THE DATA Block Start

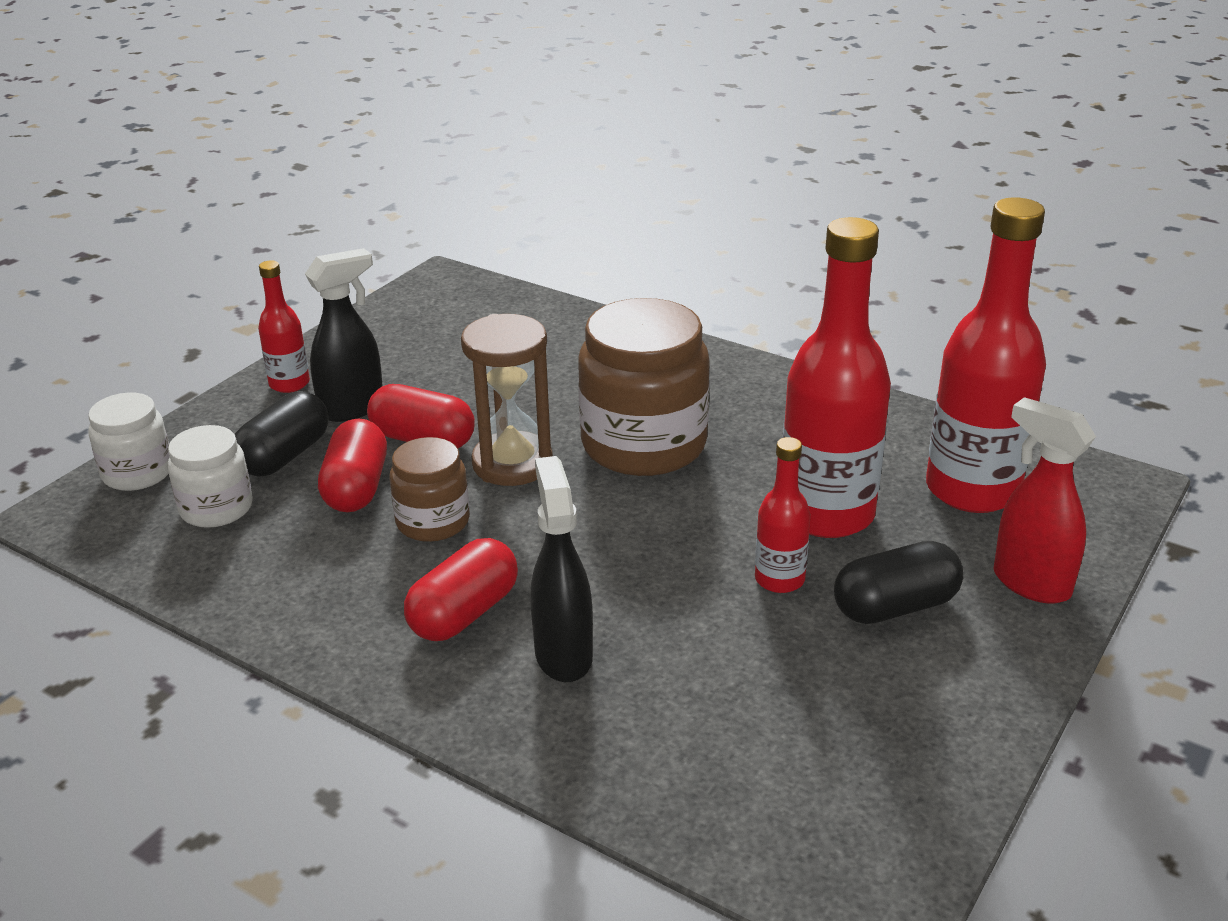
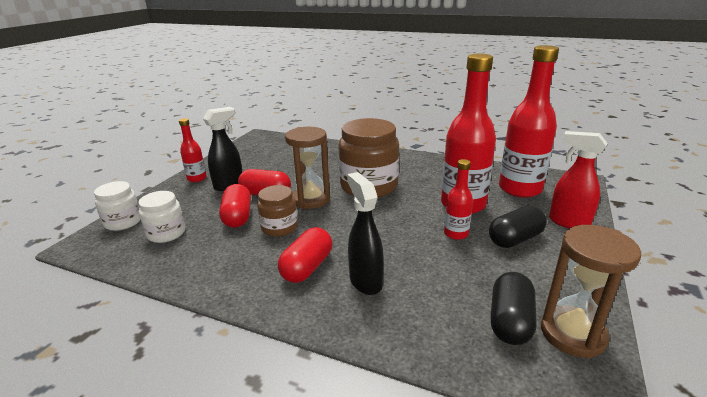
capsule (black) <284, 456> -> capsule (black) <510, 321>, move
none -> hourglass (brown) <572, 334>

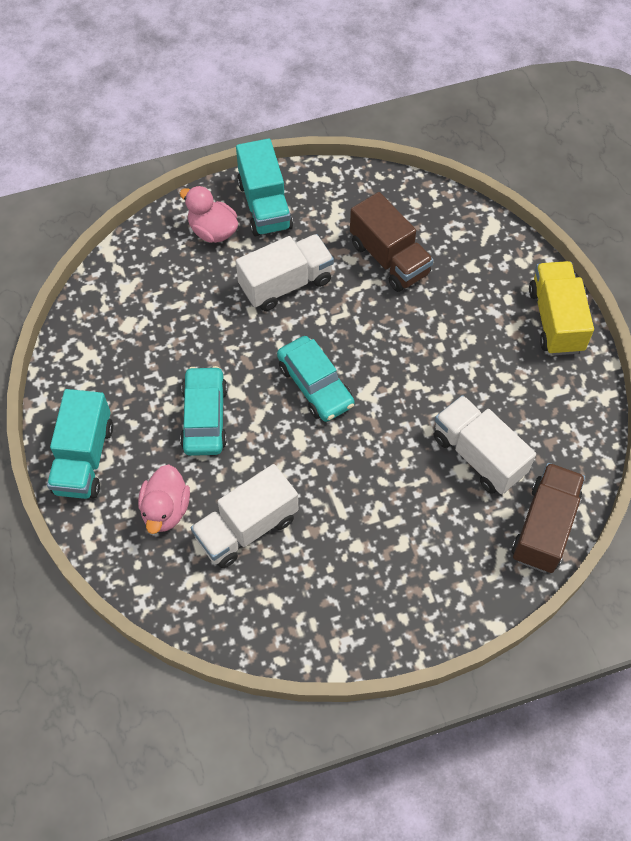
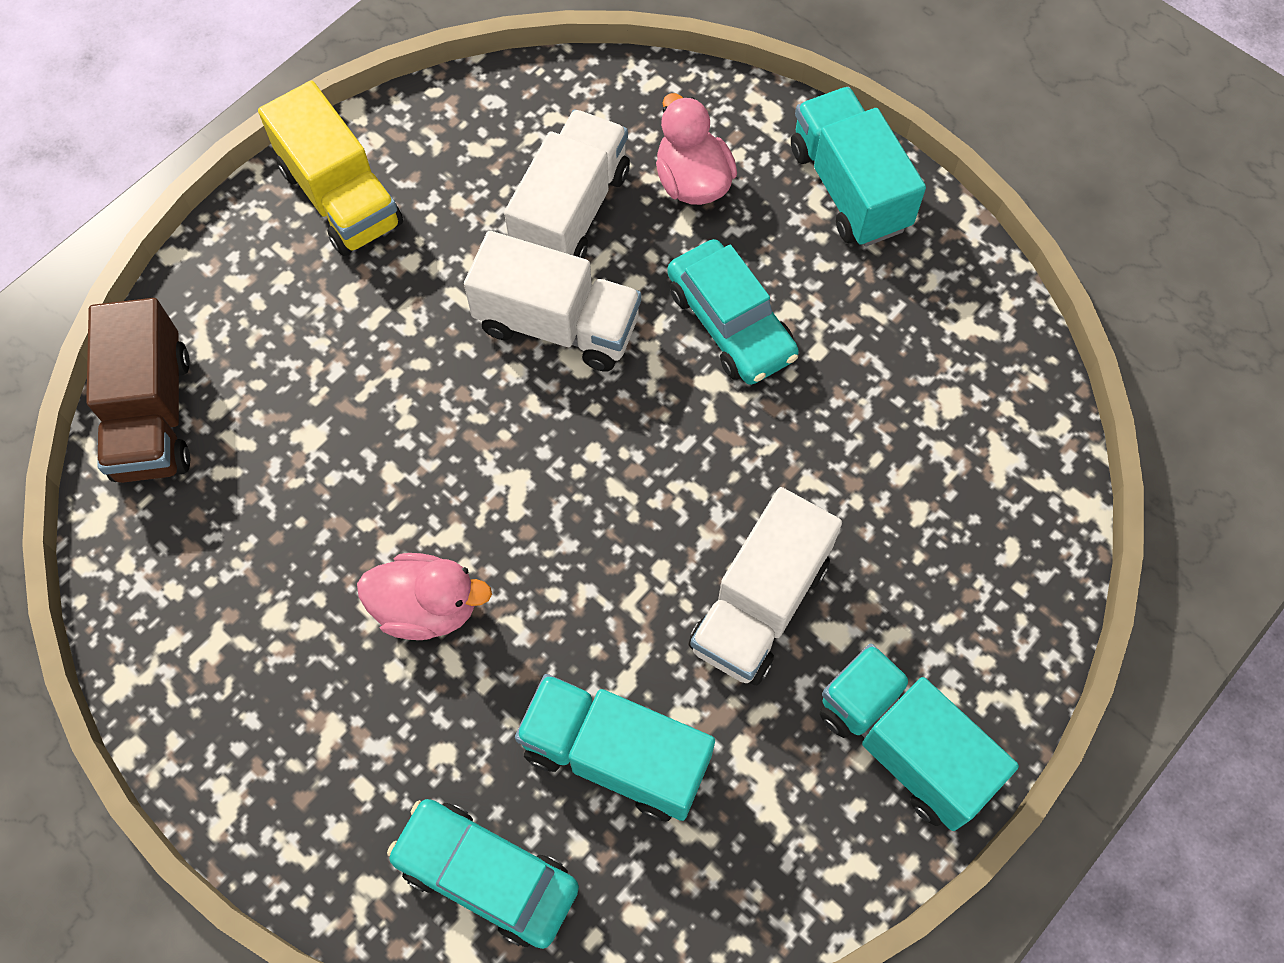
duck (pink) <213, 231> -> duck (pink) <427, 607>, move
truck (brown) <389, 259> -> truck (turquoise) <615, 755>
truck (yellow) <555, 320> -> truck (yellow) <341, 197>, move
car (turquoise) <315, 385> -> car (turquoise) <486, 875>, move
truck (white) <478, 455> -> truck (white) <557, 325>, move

THE DATA Block End

> WHAT NEEDS TO BE DONE
From start to finish, output the listing exactly, but omit its pictures.

> EXPECTED ANSWER
capsule (black) <284, 456> -> capsule (black) <510, 321>, move
none -> hourglass (brown) <572, 334>

duck (pink) <213, 231> -> duck (pink) <427, 607>, move
truck (brown) <389, 259> -> truck (turquoise) <615, 755>
truck (yellow) <555, 320> -> truck (yellow) <341, 197>, move
car (turquoise) <315, 385> -> car (turquoise) <486, 875>, move
truck (white) <478, 455> -> truck (white) <557, 325>, move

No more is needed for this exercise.